▶ _Your task_:
Exclude the images and repeat all remaining entries exactly.

Shape transformation data:
*** Begin section ***

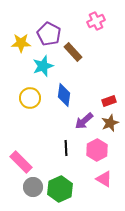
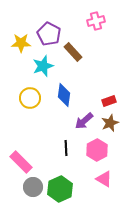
pink cross: rotated 12 degrees clockwise
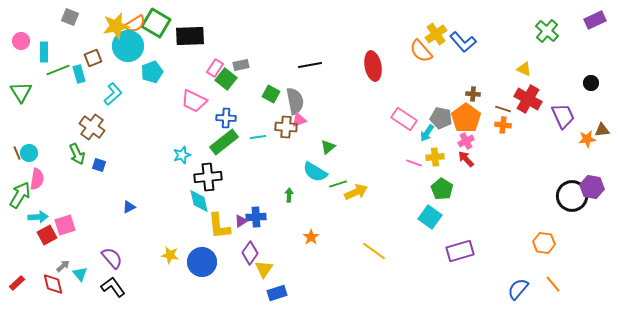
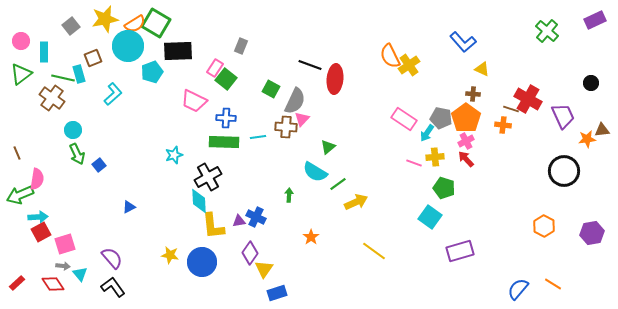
gray square at (70, 17): moved 1 px right, 9 px down; rotated 30 degrees clockwise
yellow star at (116, 26): moved 11 px left, 7 px up
yellow cross at (436, 34): moved 27 px left, 31 px down
black rectangle at (190, 36): moved 12 px left, 15 px down
orange semicircle at (421, 51): moved 31 px left, 5 px down; rotated 15 degrees clockwise
gray rectangle at (241, 65): moved 19 px up; rotated 56 degrees counterclockwise
black line at (310, 65): rotated 30 degrees clockwise
red ellipse at (373, 66): moved 38 px left, 13 px down; rotated 16 degrees clockwise
yellow triangle at (524, 69): moved 42 px left
green line at (58, 70): moved 5 px right, 8 px down; rotated 35 degrees clockwise
green triangle at (21, 92): moved 18 px up; rotated 25 degrees clockwise
green square at (271, 94): moved 5 px up
gray semicircle at (295, 101): rotated 36 degrees clockwise
brown line at (503, 109): moved 8 px right
pink triangle at (299, 120): moved 3 px right, 1 px up; rotated 28 degrees counterclockwise
brown cross at (92, 127): moved 40 px left, 29 px up
green rectangle at (224, 142): rotated 40 degrees clockwise
cyan circle at (29, 153): moved 44 px right, 23 px up
cyan star at (182, 155): moved 8 px left
blue square at (99, 165): rotated 32 degrees clockwise
black cross at (208, 177): rotated 24 degrees counterclockwise
green line at (338, 184): rotated 18 degrees counterclockwise
purple hexagon at (592, 187): moved 46 px down; rotated 20 degrees counterclockwise
green pentagon at (442, 189): moved 2 px right, 1 px up; rotated 15 degrees counterclockwise
yellow arrow at (356, 192): moved 10 px down
green arrow at (20, 195): rotated 144 degrees counterclockwise
black circle at (572, 196): moved 8 px left, 25 px up
cyan diamond at (199, 201): rotated 10 degrees clockwise
blue cross at (256, 217): rotated 30 degrees clockwise
purple triangle at (241, 221): moved 2 px left; rotated 24 degrees clockwise
pink square at (65, 225): moved 19 px down
yellow L-shape at (219, 226): moved 6 px left
red square at (47, 235): moved 6 px left, 3 px up
orange hexagon at (544, 243): moved 17 px up; rotated 20 degrees clockwise
gray arrow at (63, 266): rotated 48 degrees clockwise
red diamond at (53, 284): rotated 20 degrees counterclockwise
orange line at (553, 284): rotated 18 degrees counterclockwise
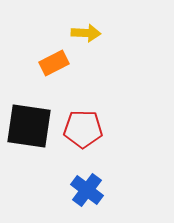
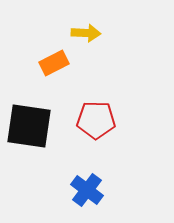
red pentagon: moved 13 px right, 9 px up
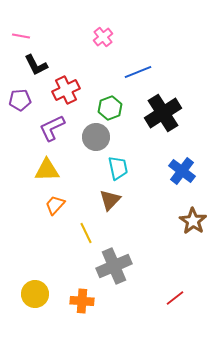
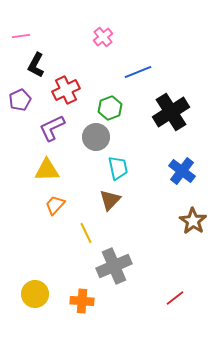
pink line: rotated 18 degrees counterclockwise
black L-shape: rotated 55 degrees clockwise
purple pentagon: rotated 20 degrees counterclockwise
black cross: moved 8 px right, 1 px up
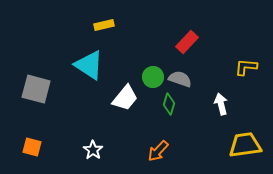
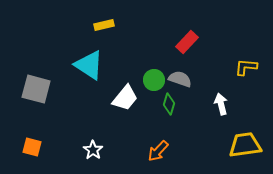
green circle: moved 1 px right, 3 px down
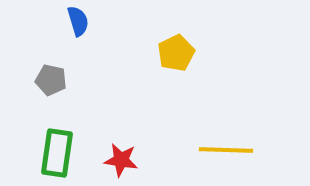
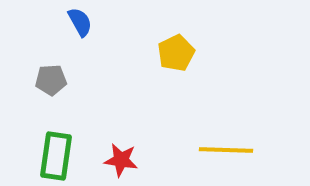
blue semicircle: moved 2 px right, 1 px down; rotated 12 degrees counterclockwise
gray pentagon: rotated 16 degrees counterclockwise
green rectangle: moved 1 px left, 3 px down
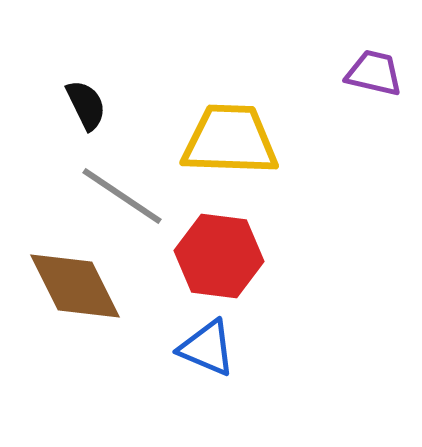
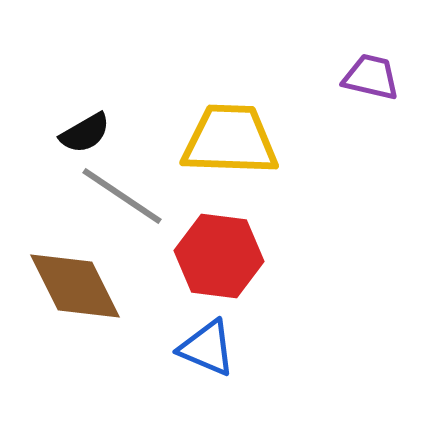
purple trapezoid: moved 3 px left, 4 px down
black semicircle: moved 1 px left, 28 px down; rotated 86 degrees clockwise
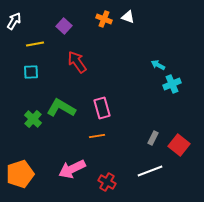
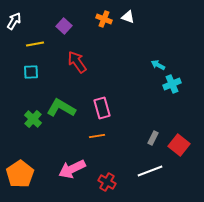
orange pentagon: rotated 16 degrees counterclockwise
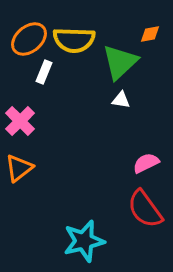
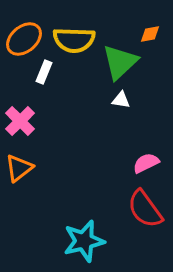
orange ellipse: moved 5 px left
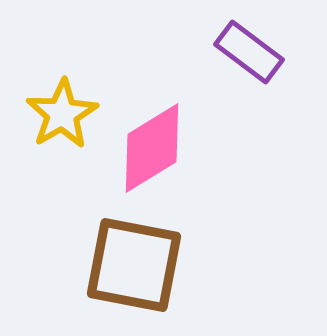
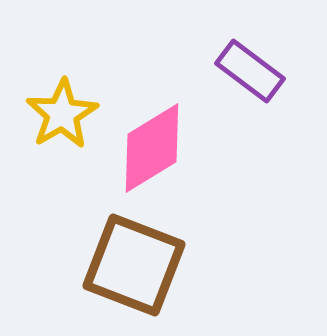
purple rectangle: moved 1 px right, 19 px down
brown square: rotated 10 degrees clockwise
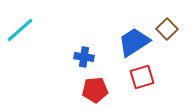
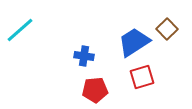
blue cross: moved 1 px up
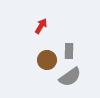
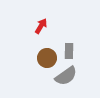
brown circle: moved 2 px up
gray semicircle: moved 4 px left, 1 px up
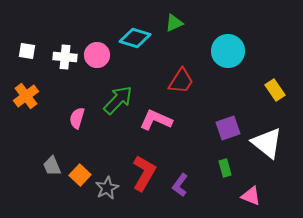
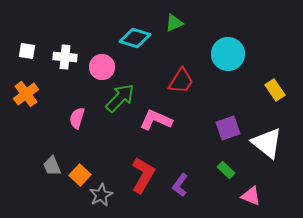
cyan circle: moved 3 px down
pink circle: moved 5 px right, 12 px down
orange cross: moved 2 px up
green arrow: moved 2 px right, 2 px up
green rectangle: moved 1 px right, 2 px down; rotated 30 degrees counterclockwise
red L-shape: moved 1 px left, 2 px down
gray star: moved 6 px left, 7 px down
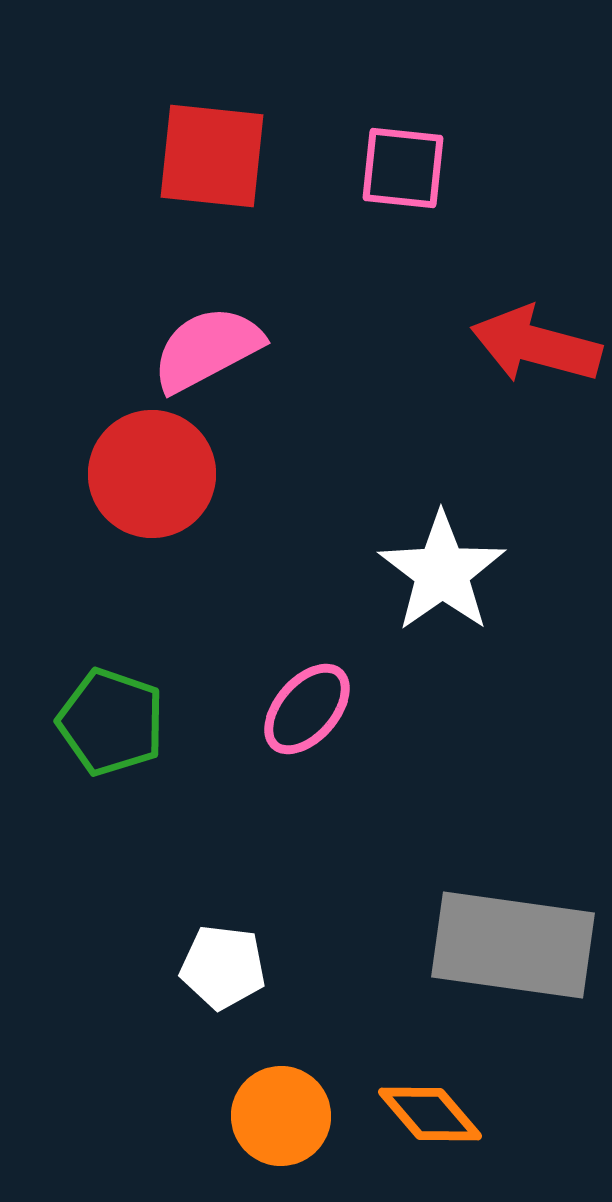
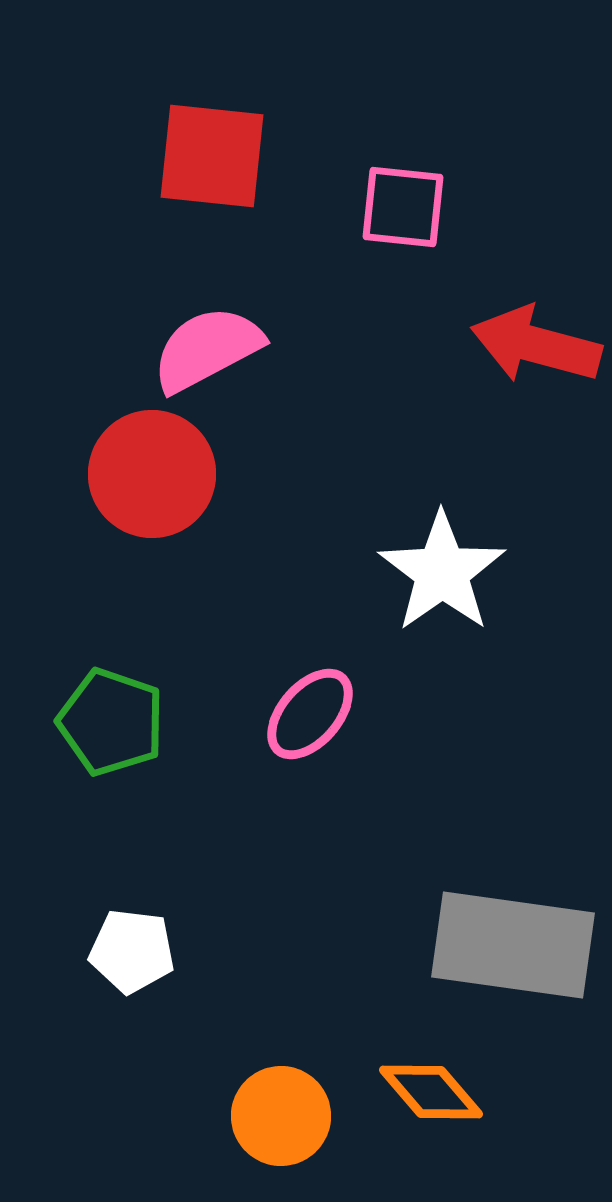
pink square: moved 39 px down
pink ellipse: moved 3 px right, 5 px down
white pentagon: moved 91 px left, 16 px up
orange diamond: moved 1 px right, 22 px up
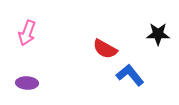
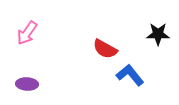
pink arrow: rotated 15 degrees clockwise
purple ellipse: moved 1 px down
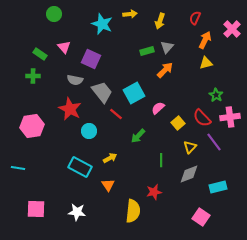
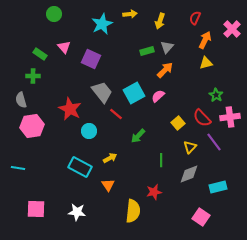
cyan star at (102, 24): rotated 25 degrees clockwise
gray semicircle at (75, 80): moved 54 px left, 20 px down; rotated 63 degrees clockwise
pink semicircle at (158, 108): moved 12 px up
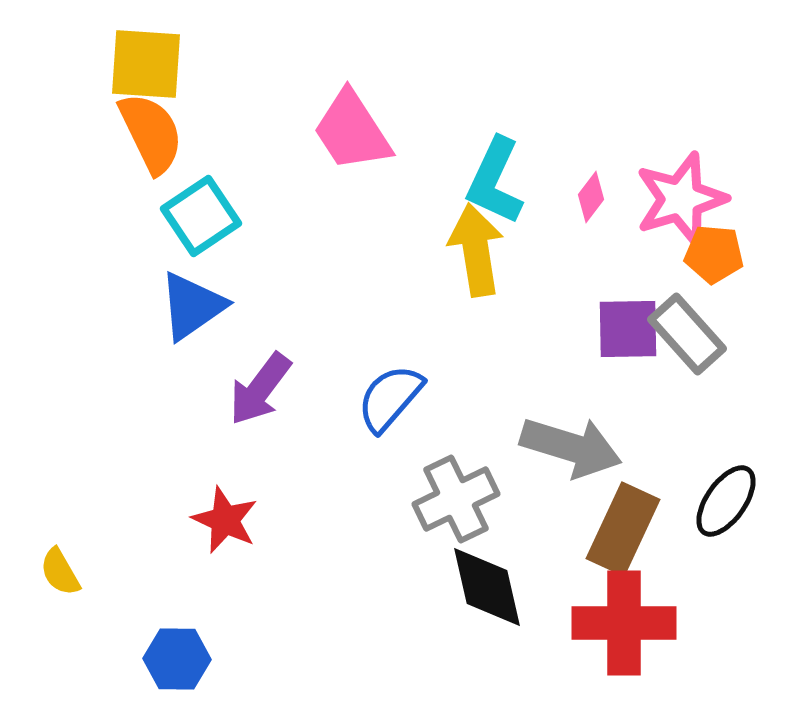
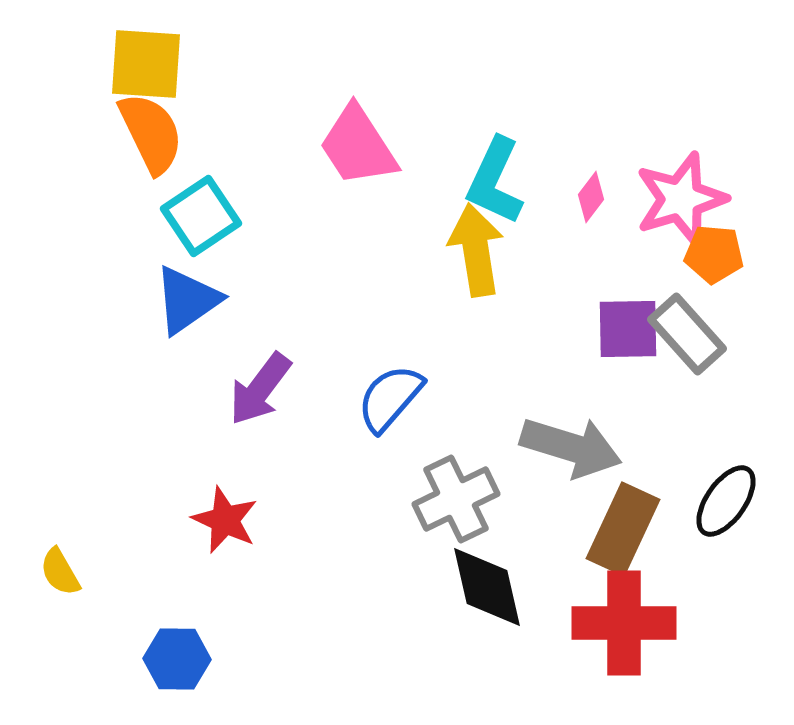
pink trapezoid: moved 6 px right, 15 px down
blue triangle: moved 5 px left, 6 px up
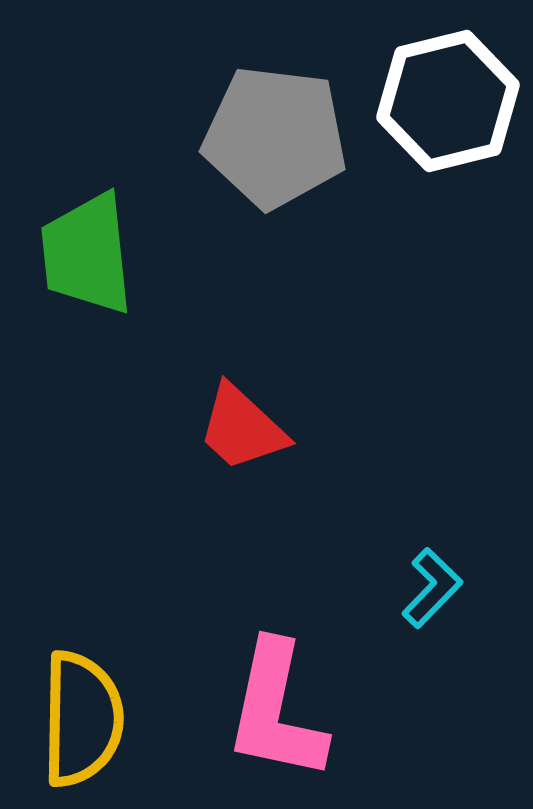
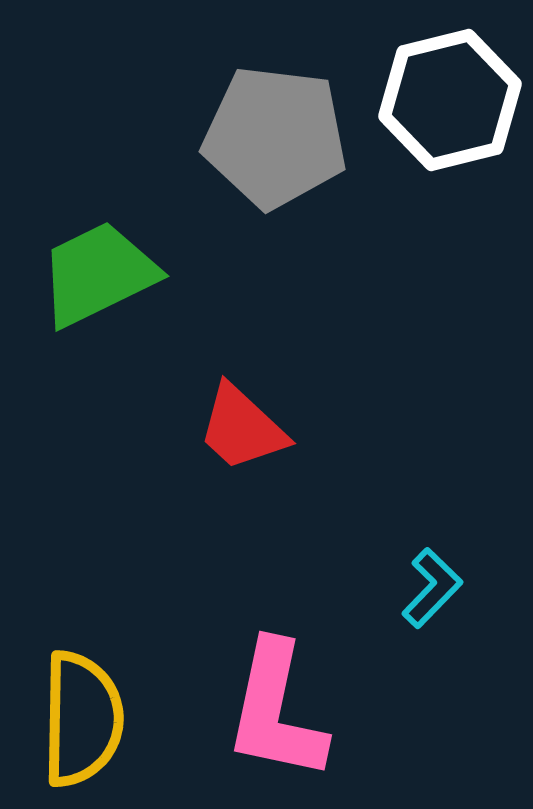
white hexagon: moved 2 px right, 1 px up
green trapezoid: moved 11 px right, 20 px down; rotated 70 degrees clockwise
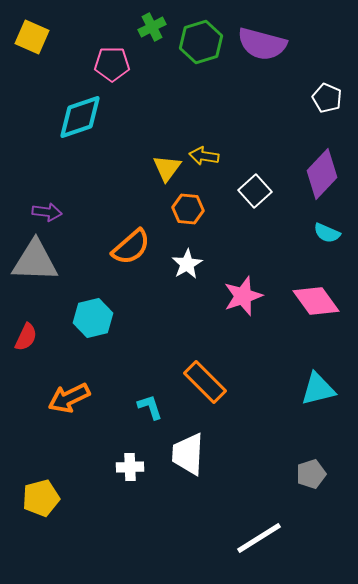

*** End section ***

▶ _Task answer_:
pink cross: rotated 12 degrees clockwise
gray square at (70, 17): moved 1 px right, 9 px down; rotated 30 degrees clockwise
yellow star at (116, 26): moved 11 px left, 7 px up
yellow cross at (436, 34): moved 27 px left, 31 px down
black rectangle at (190, 36): moved 12 px left, 15 px down
orange semicircle at (421, 51): moved 31 px left, 5 px down; rotated 15 degrees clockwise
gray rectangle at (241, 65): moved 19 px up; rotated 56 degrees counterclockwise
black line at (310, 65): rotated 30 degrees clockwise
red ellipse at (373, 66): moved 38 px left, 13 px down; rotated 16 degrees clockwise
yellow triangle at (524, 69): moved 42 px left
green line at (58, 70): moved 5 px right, 8 px down; rotated 35 degrees clockwise
green triangle at (21, 92): moved 18 px up; rotated 25 degrees clockwise
green square at (271, 94): moved 5 px up
gray semicircle at (295, 101): rotated 36 degrees clockwise
brown line at (503, 109): moved 8 px right
pink triangle at (299, 120): moved 3 px right, 1 px up; rotated 28 degrees counterclockwise
brown cross at (92, 127): moved 40 px left, 29 px up
green rectangle at (224, 142): rotated 40 degrees clockwise
cyan circle at (29, 153): moved 44 px right, 23 px up
cyan star at (182, 155): moved 8 px left
blue square at (99, 165): rotated 32 degrees clockwise
black cross at (208, 177): rotated 24 degrees counterclockwise
green line at (338, 184): rotated 18 degrees counterclockwise
purple hexagon at (592, 187): moved 46 px down; rotated 20 degrees counterclockwise
green pentagon at (442, 189): moved 2 px right, 1 px up; rotated 15 degrees counterclockwise
yellow arrow at (356, 192): moved 10 px down
green arrow at (20, 195): rotated 144 degrees counterclockwise
black circle at (572, 196): moved 8 px left, 25 px up
cyan diamond at (199, 201): rotated 10 degrees clockwise
blue cross at (256, 217): rotated 30 degrees clockwise
purple triangle at (241, 221): moved 2 px left; rotated 24 degrees clockwise
pink square at (65, 225): moved 19 px down
yellow L-shape at (219, 226): moved 6 px left
red square at (47, 235): moved 6 px left, 3 px up
orange hexagon at (544, 243): moved 17 px up; rotated 20 degrees clockwise
gray arrow at (63, 266): rotated 48 degrees clockwise
red diamond at (53, 284): rotated 20 degrees counterclockwise
orange line at (553, 284): rotated 18 degrees counterclockwise
red pentagon: moved 13 px right, 9 px up
pink line: rotated 18 degrees counterclockwise
black L-shape: rotated 55 degrees clockwise
purple pentagon: rotated 20 degrees counterclockwise
black cross: moved 8 px right, 1 px up
green circle: moved 1 px right, 3 px down
blue semicircle: moved 2 px right, 1 px down; rotated 12 degrees counterclockwise
gray pentagon: rotated 16 degrees counterclockwise
green rectangle: moved 1 px left, 3 px down
purple trapezoid: moved 3 px left, 4 px down
black semicircle: moved 1 px left, 28 px down; rotated 86 degrees clockwise
orange pentagon: rotated 16 degrees counterclockwise
orange ellipse: moved 5 px left
purple rectangle: moved 1 px right, 19 px down
brown square: rotated 10 degrees clockwise
blue cross: moved 1 px up
brown circle: moved 2 px up
gray semicircle: moved 4 px left, 1 px up
cyan circle: moved 3 px down
pink circle: moved 5 px right, 12 px down
orange cross: moved 2 px up
green arrow: moved 2 px right, 2 px up
green rectangle: moved 1 px right, 2 px down; rotated 30 degrees counterclockwise
red L-shape: moved 1 px left, 2 px down
gray star: moved 6 px left, 7 px down
pink square: moved 39 px down
pink ellipse: moved 3 px right, 5 px down
white pentagon: moved 91 px left, 16 px up
orange diamond: moved 1 px right, 22 px up
pink arrow: rotated 15 degrees clockwise
purple ellipse: moved 1 px down
cyan star at (102, 24): rotated 25 degrees clockwise
gray semicircle at (75, 80): moved 54 px left, 20 px down; rotated 63 degrees clockwise
pink semicircle at (158, 108): moved 12 px up
pink trapezoid: moved 6 px right, 15 px down
blue triangle: moved 5 px left, 6 px up
white hexagon: moved 2 px right, 1 px up
green trapezoid: moved 11 px right, 20 px down; rotated 70 degrees clockwise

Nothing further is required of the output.